(Object tracking records)
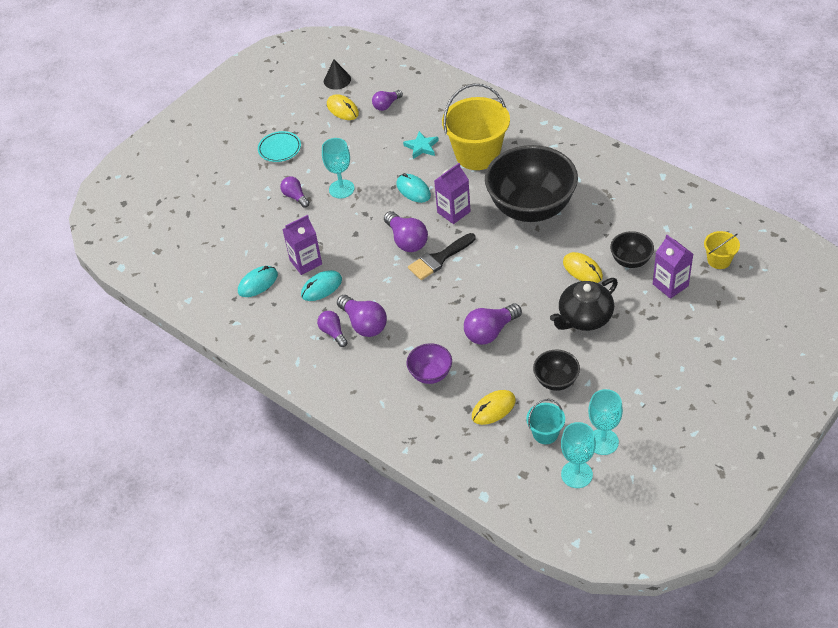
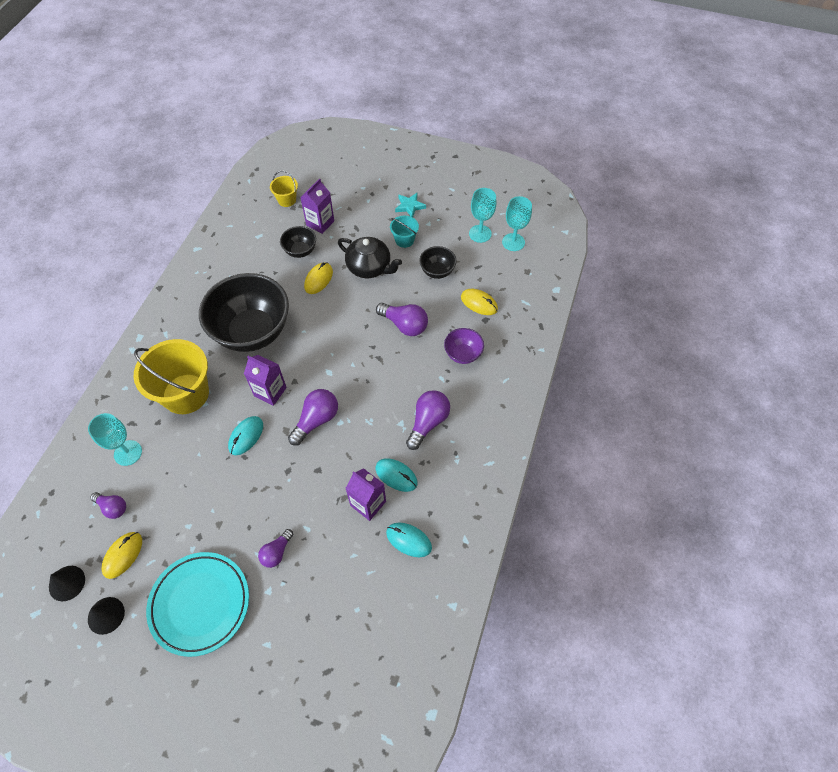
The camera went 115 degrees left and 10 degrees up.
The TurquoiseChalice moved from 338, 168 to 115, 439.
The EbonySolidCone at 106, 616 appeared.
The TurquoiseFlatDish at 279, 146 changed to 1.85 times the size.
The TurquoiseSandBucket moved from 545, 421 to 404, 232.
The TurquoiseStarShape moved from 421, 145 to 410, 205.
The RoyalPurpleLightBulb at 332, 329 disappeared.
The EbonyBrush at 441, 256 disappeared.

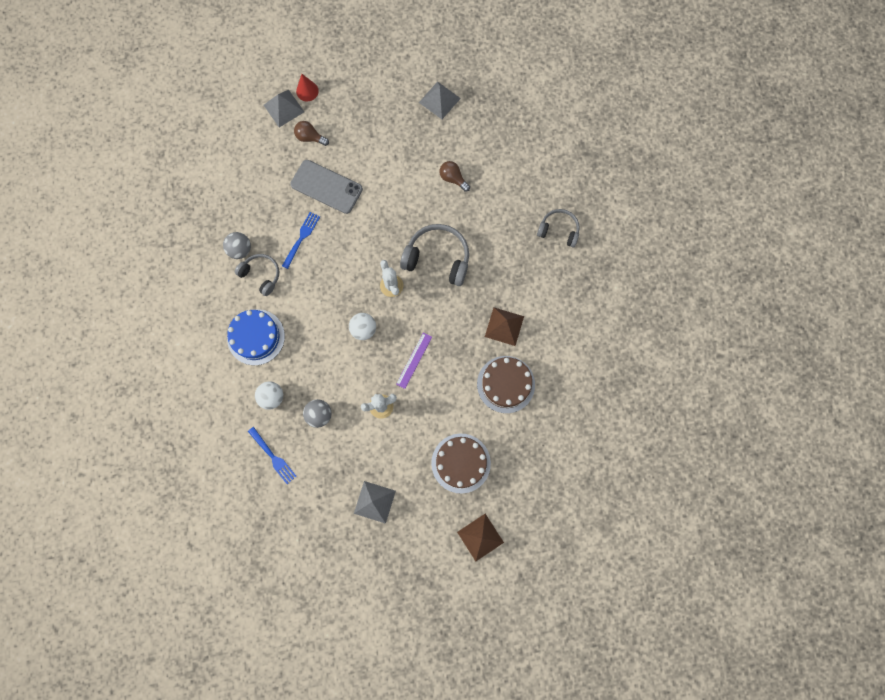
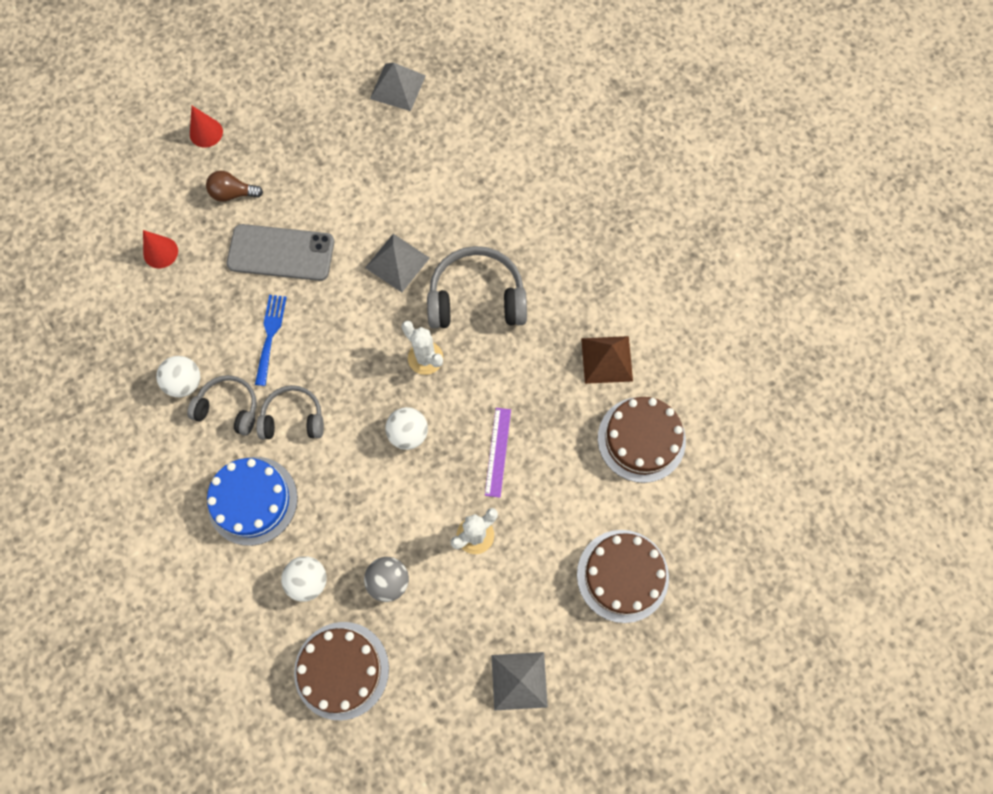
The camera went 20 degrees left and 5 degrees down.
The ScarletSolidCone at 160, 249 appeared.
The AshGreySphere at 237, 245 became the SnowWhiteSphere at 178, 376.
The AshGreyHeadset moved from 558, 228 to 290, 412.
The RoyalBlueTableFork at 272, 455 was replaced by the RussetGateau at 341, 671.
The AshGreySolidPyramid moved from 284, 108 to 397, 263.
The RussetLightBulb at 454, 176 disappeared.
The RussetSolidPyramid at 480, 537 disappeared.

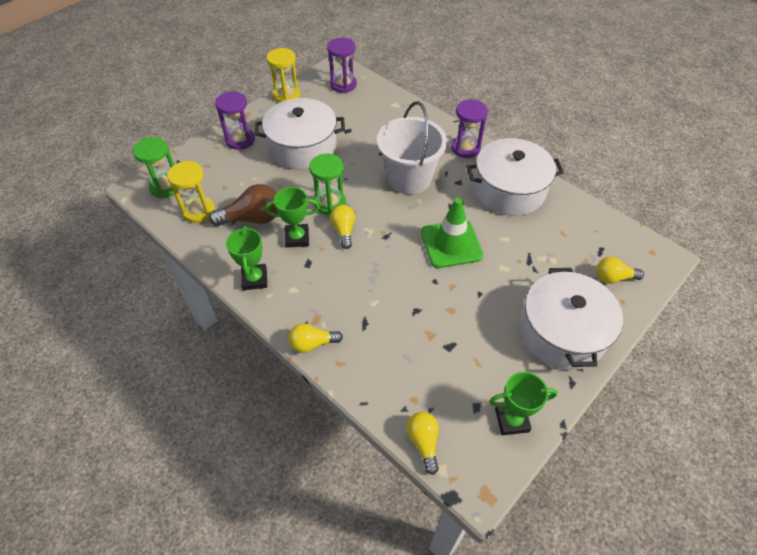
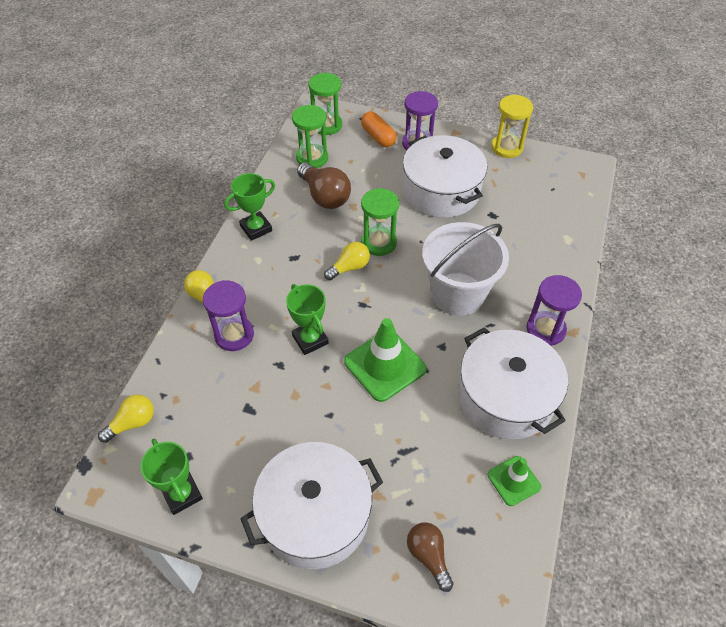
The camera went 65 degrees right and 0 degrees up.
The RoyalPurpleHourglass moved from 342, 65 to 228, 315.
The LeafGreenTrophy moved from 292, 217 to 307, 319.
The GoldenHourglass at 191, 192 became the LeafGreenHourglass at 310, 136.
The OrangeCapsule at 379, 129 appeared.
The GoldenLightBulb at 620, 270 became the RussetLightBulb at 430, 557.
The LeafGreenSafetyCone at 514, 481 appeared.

**What to work on:** Your task is an exact printout of the records above, with no pictures.

**Result of the exercise:**
The camera went 115 degrees left and 10 degrees up.
The TurquoiseChalice moved from 338, 168 to 115, 439.
The EbonySolidCone at 106, 616 appeared.
The TurquoiseFlatDish at 279, 146 changed to 1.85 times the size.
The TurquoiseSandBucket moved from 545, 421 to 404, 232.
The TurquoiseStarShape moved from 421, 145 to 410, 205.
The RoyalPurpleLightBulb at 332, 329 disappeared.
The EbonyBrush at 441, 256 disappeared.

The camera went 20 degrees left and 5 degrees down.
The ScarletSolidCone at 160, 249 appeared.
The AshGreySphere at 237, 245 became the SnowWhiteSphere at 178, 376.
The AshGreyHeadset moved from 558, 228 to 290, 412.
The RoyalBlueTableFork at 272, 455 was replaced by the RussetGateau at 341, 671.
The AshGreySolidPyramid moved from 284, 108 to 397, 263.
The RussetLightBulb at 454, 176 disappeared.
The RussetSolidPyramid at 480, 537 disappeared.

The camera went 65 degrees right and 0 degrees up.
The RoyalPurpleHourglass moved from 342, 65 to 228, 315.
The LeafGreenTrophy moved from 292, 217 to 307, 319.
The GoldenHourglass at 191, 192 became the LeafGreenHourglass at 310, 136.
The OrangeCapsule at 379, 129 appeared.
The GoldenLightBulb at 620, 270 became the RussetLightBulb at 430, 557.
The LeafGreenSafetyCone at 514, 481 appeared.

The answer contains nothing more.